Scene difference descriptions
* * *

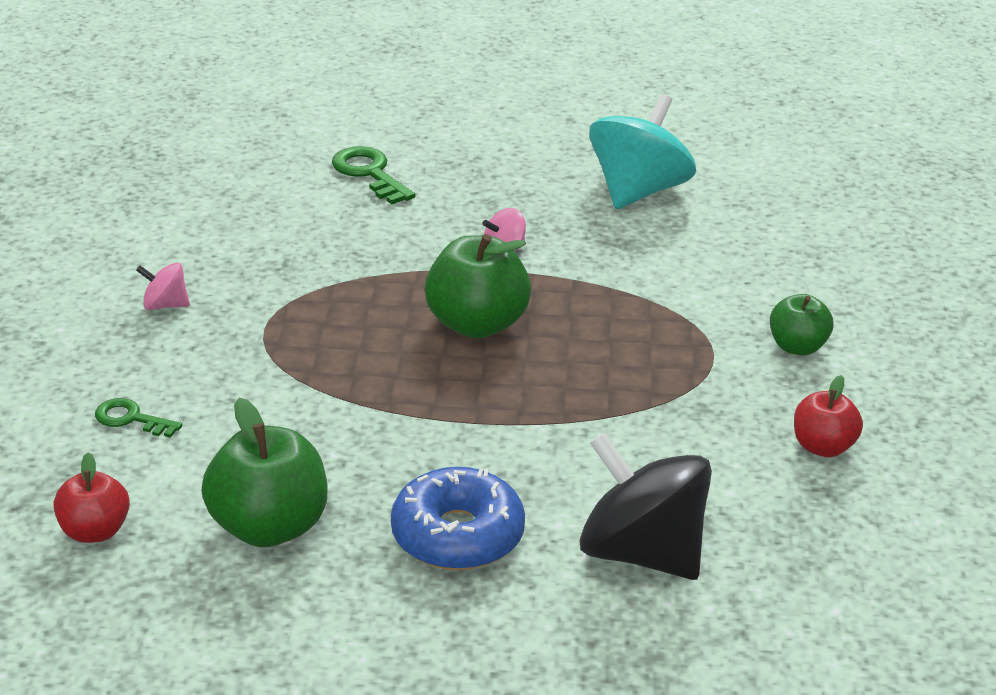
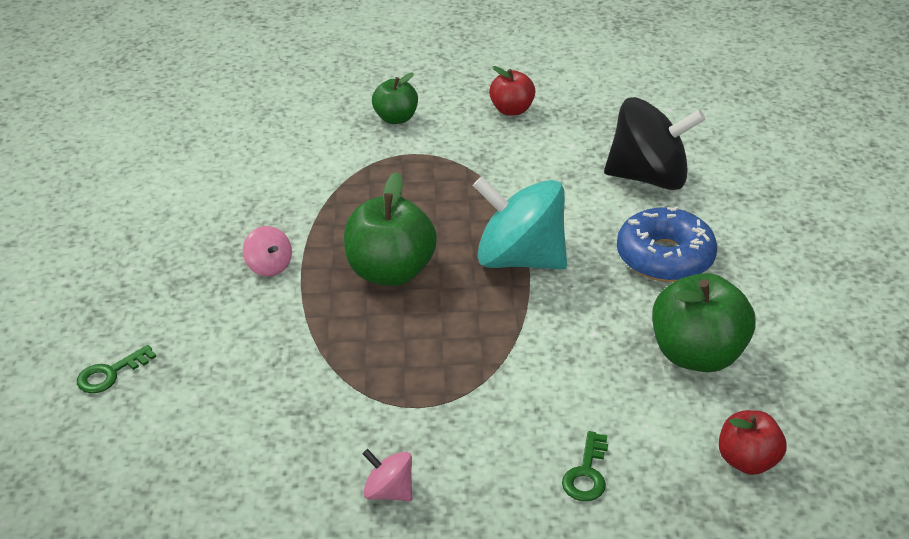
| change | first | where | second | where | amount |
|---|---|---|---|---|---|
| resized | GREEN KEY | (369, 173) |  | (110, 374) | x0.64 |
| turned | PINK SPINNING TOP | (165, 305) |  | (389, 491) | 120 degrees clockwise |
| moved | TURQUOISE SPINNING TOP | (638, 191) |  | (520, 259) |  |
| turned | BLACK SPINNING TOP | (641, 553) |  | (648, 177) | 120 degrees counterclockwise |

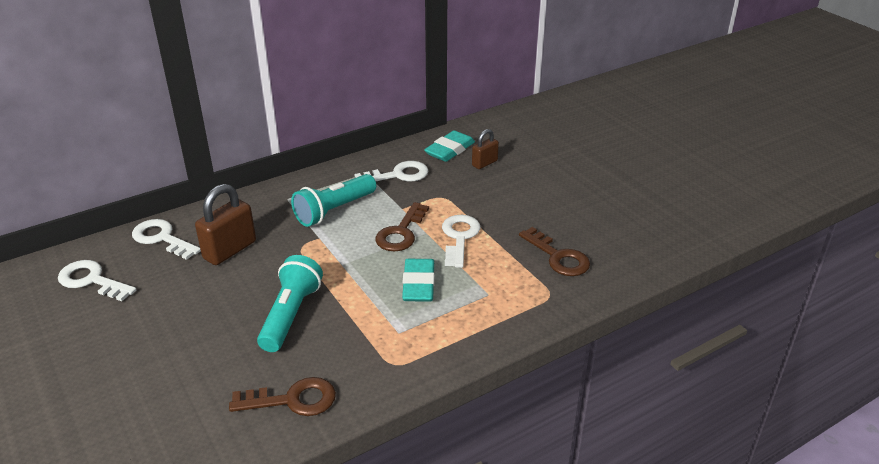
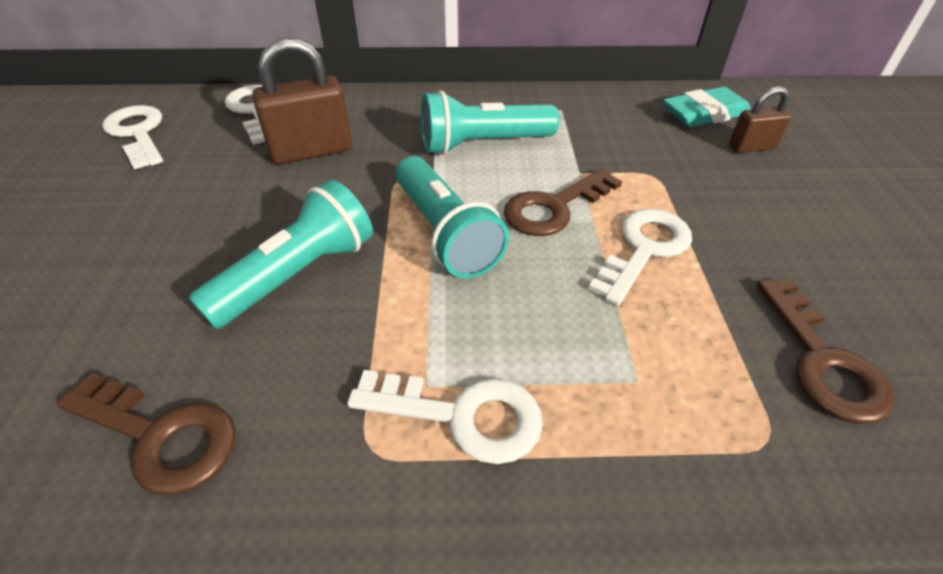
| change | first | where | second | where | amount |
|---|---|---|---|---|---|
| moved | WHITE KEY | (398, 175) |  | (462, 415) |  |
| added |  |  | TURQUOISE FLASHLIGHT | (445, 233) |  |
| removed | TURQUOISE ERASER | (418, 284) |  |  |  |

* * *

* WHAT YOU SHOULD DO *
Without including any picture, restate every entry above exactly.

* YOUR SOLUTION *
| change | first | where | second | where | amount |
|---|---|---|---|---|---|
| resized | GREEN KEY | (369, 173) |  | (110, 374) | x0.64 |
| turned | PINK SPINNING TOP | (165, 305) |  | (389, 491) | 120 degrees clockwise |
| moved | TURQUOISE SPINNING TOP | (638, 191) |  | (520, 259) |  |
| turned | BLACK SPINNING TOP | (641, 553) |  | (648, 177) | 120 degrees counterclockwise |

| change | first | where | second | where | amount |
|---|---|---|---|---|---|
| moved | WHITE KEY | (398, 175) |  | (462, 415) |  |
| added |  |  | TURQUOISE FLASHLIGHT | (445, 233) |  |
| removed | TURQUOISE ERASER | (418, 284) |  |  |  |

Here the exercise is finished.